* [SOURCE RECORDS]:
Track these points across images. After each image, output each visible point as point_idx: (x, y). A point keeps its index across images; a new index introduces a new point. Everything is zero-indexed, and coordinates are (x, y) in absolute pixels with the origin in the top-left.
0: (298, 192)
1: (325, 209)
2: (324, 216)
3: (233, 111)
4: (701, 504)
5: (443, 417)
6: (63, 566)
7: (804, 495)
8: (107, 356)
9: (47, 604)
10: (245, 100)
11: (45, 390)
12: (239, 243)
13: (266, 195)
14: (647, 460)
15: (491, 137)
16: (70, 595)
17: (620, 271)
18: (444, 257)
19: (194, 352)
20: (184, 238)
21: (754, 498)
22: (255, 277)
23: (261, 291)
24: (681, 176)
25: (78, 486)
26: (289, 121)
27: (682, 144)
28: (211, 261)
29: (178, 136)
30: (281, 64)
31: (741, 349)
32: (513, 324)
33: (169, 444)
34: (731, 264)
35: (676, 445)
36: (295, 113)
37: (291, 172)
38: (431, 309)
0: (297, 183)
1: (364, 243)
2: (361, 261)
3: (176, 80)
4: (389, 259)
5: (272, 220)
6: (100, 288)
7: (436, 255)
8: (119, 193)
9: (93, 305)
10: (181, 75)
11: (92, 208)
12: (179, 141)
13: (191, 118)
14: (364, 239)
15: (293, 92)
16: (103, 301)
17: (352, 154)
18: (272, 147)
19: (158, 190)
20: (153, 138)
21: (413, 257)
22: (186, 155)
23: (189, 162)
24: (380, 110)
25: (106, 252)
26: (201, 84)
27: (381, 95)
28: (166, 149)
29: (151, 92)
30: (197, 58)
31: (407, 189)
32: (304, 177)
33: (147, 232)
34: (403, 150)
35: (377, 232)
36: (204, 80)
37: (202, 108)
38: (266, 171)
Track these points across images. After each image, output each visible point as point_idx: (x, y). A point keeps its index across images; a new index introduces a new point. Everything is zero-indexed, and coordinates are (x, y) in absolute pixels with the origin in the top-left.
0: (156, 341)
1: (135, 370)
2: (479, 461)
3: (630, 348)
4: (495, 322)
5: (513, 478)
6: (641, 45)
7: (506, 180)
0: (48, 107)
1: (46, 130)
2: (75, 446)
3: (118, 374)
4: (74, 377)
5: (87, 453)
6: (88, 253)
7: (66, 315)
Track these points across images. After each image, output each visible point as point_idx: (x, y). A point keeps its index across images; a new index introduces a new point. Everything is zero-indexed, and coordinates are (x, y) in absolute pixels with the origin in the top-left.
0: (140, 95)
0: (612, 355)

* [WHAT THE EXERCISE ASKS]: Pull out everything from the very start of the entries down to the line containing "38: (431, 309)", and reproduce it word for word with both ends included.

* [RESPONSE TO THE EXERCISE]:
Track these points across images. After each image, output each visible point as point_idx: (x, y). A point keeps its index across images; a new index introduces a new point. Everything is zero-indexed, and coordinates are (x, y) in absolute pixels with the origin in the top-left.
0: (298, 192)
1: (325, 209)
2: (324, 216)
3: (233, 111)
4: (701, 504)
5: (443, 417)
6: (63, 566)
7: (804, 495)
8: (107, 356)
9: (47, 604)
10: (245, 100)
11: (45, 390)
12: (239, 243)
13: (266, 195)
14: (647, 460)
15: (491, 137)
16: (70, 595)
17: (620, 271)
18: (444, 257)
19: (194, 352)
20: (184, 238)
21: (754, 498)
22: (255, 277)
23: (261, 291)
24: (681, 176)
25: (78, 486)
26: (289, 121)
27: (682, 144)
28: (211, 261)
29: (178, 136)
30: (281, 64)
31: (741, 349)
32: (513, 324)
33: (169, 444)
34: (731, 264)
35: (676, 445)
36: (295, 113)
37: (291, 172)
38: (431, 309)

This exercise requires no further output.